Version comparison data

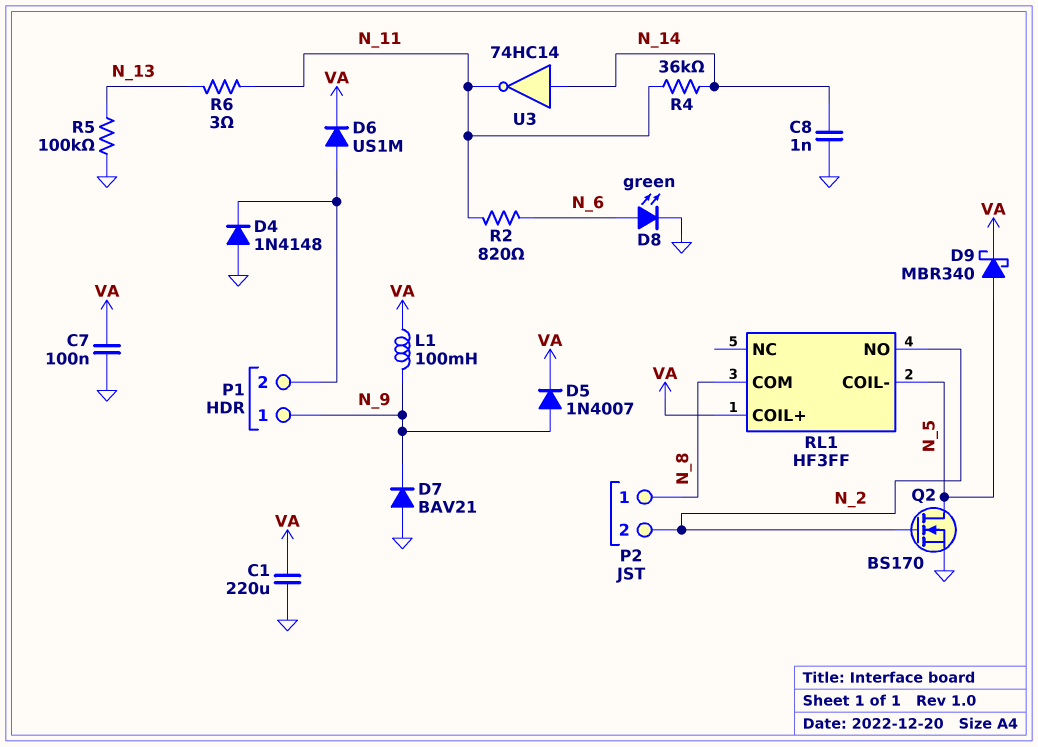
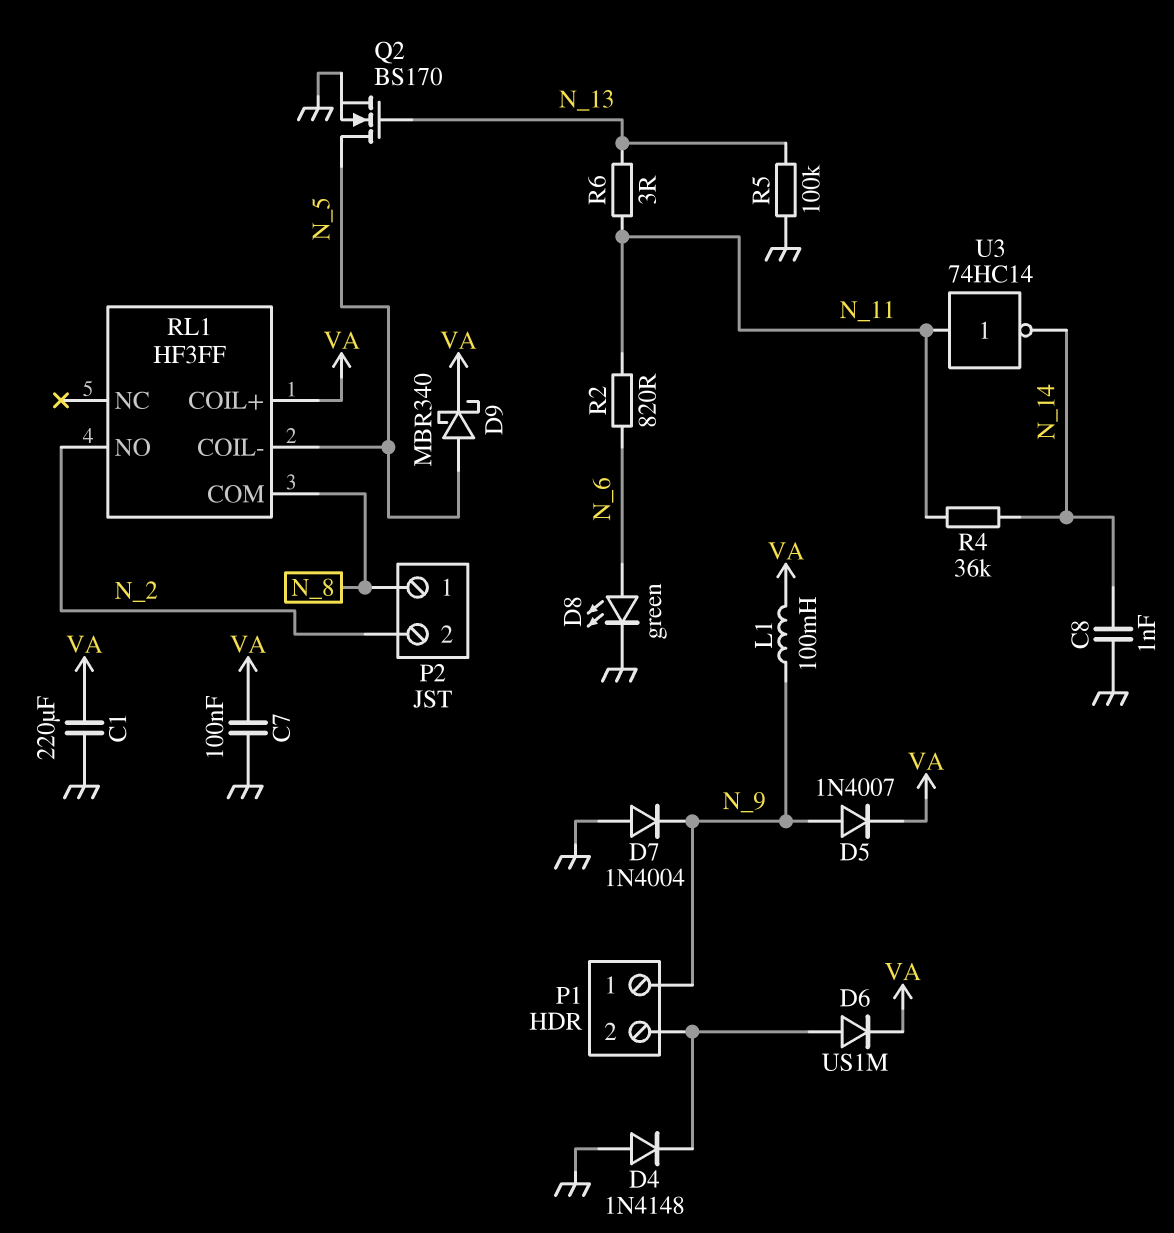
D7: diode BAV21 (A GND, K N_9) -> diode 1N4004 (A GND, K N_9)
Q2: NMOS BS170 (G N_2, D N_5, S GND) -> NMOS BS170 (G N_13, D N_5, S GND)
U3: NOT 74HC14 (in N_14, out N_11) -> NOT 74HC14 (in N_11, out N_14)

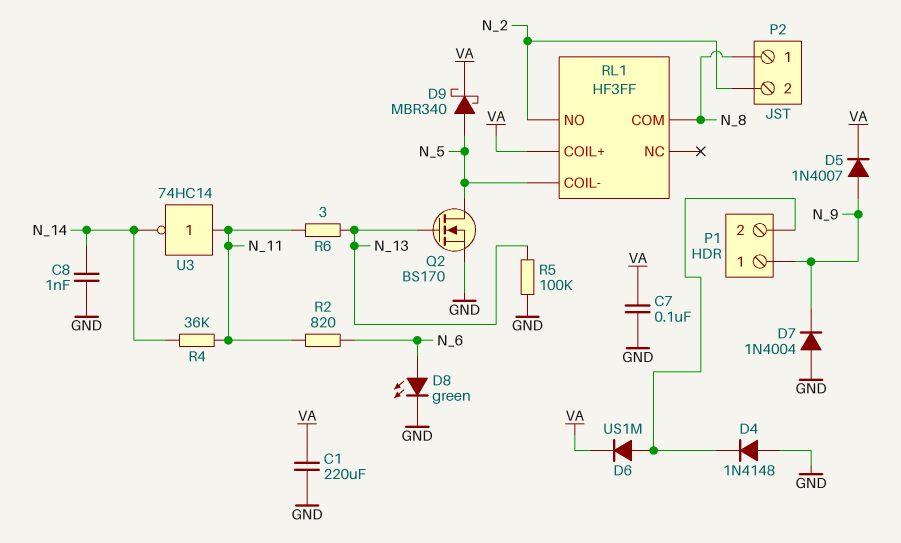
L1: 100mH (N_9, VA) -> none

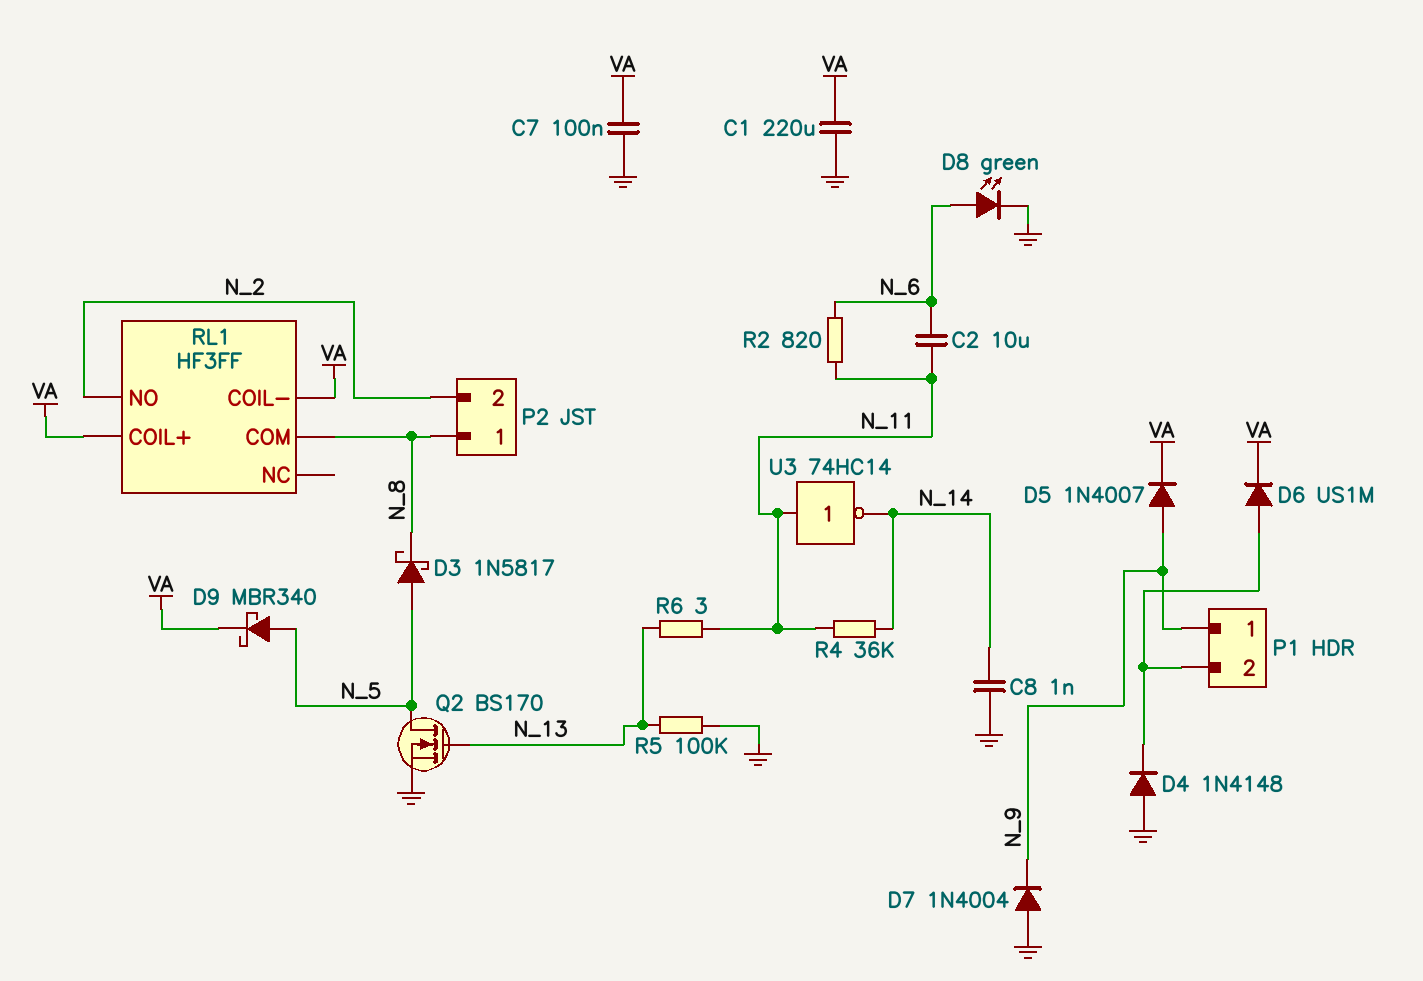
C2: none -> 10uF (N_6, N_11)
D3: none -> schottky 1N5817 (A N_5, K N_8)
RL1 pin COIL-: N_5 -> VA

• Aim of the task:
An unchanged copy of the data, images excluded, is all that should be given.

• Answer to the problem:
D7: diode BAV21 (A GND, K N_9) -> diode 1N4004 (A GND, K N_9)
Q2: NMOS BS170 (G N_2, D N_5, S GND) -> NMOS BS170 (G N_13, D N_5, S GND)
U3: NOT 74HC14 (in N_14, out N_11) -> NOT 74HC14 (in N_11, out N_14)

L1: 100mH (N_9, VA) -> none

C2: none -> 10uF (N_6, N_11)
D3: none -> schottky 1N5817 (A N_5, K N_8)
RL1 pin COIL-: N_5 -> VA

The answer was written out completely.